------ Supplied records ------

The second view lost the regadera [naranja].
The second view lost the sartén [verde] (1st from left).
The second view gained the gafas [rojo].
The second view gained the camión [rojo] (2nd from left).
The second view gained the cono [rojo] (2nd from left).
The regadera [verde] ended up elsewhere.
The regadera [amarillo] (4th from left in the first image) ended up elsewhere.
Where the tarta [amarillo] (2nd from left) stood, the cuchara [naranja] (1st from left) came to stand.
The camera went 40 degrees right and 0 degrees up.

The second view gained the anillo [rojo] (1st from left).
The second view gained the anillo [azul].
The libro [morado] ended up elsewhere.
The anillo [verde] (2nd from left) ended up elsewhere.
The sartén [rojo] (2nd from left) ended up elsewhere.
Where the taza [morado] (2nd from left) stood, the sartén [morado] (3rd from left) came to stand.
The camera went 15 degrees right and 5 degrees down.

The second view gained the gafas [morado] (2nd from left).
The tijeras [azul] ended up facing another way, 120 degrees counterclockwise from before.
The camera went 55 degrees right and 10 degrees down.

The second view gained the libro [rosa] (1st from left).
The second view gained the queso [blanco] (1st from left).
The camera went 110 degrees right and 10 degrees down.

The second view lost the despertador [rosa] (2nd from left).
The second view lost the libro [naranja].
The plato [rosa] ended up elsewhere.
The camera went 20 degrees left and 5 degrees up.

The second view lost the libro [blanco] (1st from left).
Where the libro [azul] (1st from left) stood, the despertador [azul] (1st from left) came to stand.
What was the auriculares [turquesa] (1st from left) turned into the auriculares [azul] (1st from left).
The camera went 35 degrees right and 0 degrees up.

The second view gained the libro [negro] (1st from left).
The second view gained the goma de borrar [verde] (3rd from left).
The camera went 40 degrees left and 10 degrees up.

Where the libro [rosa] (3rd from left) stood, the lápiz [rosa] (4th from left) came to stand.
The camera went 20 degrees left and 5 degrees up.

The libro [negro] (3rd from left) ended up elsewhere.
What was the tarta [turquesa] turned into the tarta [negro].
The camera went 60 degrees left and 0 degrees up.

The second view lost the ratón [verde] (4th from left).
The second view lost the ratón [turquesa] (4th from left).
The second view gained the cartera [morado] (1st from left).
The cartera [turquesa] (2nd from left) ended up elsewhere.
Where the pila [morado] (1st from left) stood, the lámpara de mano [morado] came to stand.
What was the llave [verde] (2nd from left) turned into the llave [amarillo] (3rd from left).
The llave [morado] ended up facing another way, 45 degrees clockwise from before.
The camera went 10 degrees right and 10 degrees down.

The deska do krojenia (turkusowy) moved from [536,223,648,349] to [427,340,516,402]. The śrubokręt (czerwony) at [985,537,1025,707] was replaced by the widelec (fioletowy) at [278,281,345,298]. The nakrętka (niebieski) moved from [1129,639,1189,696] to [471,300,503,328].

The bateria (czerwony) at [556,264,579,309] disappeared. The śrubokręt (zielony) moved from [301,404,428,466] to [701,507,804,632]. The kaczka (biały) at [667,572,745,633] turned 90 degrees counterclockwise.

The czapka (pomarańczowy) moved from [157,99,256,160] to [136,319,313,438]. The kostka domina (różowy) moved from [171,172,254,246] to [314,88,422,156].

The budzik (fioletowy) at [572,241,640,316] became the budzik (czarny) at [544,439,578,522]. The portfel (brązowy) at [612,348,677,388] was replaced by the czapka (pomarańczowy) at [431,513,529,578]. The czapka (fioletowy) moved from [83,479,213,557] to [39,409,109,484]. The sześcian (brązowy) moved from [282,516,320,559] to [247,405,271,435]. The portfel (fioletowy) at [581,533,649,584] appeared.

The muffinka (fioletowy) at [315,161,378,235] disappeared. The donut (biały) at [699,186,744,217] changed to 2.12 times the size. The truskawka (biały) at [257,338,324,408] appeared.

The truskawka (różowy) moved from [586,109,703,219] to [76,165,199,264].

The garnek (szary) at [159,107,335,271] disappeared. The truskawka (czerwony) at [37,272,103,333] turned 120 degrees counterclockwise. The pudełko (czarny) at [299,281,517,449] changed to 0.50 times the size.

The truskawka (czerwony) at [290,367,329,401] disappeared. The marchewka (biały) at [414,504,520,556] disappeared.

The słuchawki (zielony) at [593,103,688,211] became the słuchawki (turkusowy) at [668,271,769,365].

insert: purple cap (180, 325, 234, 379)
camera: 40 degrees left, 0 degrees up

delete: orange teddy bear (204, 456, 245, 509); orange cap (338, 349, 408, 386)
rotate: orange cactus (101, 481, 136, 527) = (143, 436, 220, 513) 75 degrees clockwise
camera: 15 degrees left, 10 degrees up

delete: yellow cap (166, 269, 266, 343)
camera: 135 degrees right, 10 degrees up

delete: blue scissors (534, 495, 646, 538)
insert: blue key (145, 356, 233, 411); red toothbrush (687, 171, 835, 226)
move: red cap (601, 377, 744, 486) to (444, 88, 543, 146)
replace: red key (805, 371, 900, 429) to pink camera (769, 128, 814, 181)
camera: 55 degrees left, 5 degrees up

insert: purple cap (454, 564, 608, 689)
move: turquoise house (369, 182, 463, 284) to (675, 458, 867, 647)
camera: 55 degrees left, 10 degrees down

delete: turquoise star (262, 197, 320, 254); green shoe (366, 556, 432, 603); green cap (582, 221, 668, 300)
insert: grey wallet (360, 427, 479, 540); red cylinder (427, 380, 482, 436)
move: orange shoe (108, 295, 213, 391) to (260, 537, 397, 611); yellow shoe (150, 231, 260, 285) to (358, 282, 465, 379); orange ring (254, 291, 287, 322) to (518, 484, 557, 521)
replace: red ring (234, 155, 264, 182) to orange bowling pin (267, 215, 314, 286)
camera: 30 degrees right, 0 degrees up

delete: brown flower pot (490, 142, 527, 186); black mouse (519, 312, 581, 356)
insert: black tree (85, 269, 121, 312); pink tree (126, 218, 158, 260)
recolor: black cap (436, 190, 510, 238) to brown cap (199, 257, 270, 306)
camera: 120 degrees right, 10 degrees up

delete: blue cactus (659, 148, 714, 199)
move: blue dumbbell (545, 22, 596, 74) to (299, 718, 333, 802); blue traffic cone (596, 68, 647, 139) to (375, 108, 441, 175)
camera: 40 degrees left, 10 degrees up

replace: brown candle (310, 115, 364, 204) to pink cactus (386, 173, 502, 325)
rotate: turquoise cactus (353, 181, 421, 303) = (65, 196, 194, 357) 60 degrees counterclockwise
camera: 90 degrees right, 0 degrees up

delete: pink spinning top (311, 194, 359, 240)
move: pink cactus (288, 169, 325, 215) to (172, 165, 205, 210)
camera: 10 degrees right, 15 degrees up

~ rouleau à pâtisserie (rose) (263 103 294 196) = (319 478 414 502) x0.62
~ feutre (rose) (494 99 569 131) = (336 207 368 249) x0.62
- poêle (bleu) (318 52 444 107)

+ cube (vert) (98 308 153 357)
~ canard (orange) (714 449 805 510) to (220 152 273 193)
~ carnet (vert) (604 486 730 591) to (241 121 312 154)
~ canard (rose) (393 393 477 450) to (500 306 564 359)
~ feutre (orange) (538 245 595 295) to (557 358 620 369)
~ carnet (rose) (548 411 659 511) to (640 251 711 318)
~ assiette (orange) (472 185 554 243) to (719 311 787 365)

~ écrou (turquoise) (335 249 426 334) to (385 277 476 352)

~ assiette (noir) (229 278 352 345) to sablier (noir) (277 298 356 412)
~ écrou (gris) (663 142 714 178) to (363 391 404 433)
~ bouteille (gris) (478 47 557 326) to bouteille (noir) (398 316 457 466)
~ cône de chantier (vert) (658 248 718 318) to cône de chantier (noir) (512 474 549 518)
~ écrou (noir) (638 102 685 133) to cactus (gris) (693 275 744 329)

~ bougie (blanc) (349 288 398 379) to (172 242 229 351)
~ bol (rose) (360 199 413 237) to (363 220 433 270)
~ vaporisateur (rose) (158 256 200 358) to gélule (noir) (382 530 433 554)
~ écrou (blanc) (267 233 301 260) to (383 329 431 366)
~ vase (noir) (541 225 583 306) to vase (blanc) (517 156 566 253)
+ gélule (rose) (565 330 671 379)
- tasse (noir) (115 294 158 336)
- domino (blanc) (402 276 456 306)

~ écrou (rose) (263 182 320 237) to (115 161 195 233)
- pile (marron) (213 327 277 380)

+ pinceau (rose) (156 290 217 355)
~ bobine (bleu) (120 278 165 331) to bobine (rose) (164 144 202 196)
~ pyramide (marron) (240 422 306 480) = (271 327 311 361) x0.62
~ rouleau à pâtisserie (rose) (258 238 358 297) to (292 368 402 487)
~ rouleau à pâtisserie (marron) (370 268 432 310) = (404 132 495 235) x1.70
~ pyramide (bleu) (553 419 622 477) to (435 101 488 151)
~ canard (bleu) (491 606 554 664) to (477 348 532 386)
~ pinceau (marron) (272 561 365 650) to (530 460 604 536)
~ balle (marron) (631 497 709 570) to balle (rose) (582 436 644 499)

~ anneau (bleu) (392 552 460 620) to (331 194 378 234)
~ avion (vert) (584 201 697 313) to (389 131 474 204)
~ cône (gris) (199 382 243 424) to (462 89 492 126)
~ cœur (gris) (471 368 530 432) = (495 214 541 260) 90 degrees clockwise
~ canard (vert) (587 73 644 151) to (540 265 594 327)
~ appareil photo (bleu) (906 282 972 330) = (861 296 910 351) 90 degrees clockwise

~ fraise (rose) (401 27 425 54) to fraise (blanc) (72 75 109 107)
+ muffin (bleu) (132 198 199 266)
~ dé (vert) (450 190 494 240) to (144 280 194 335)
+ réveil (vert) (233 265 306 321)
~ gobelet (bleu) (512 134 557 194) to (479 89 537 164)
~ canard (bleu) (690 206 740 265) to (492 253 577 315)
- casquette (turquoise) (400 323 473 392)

------

* [What this task involves] Only lines with the word "regadera" are wanted; pull each of them from the records.

* [Answer to the exercise]
The second view lost the regadera [naranja].
The regadera [verde] ended up elsewhere.
The regadera [amarillo] (4th from left in the first image) ended up elsewhere.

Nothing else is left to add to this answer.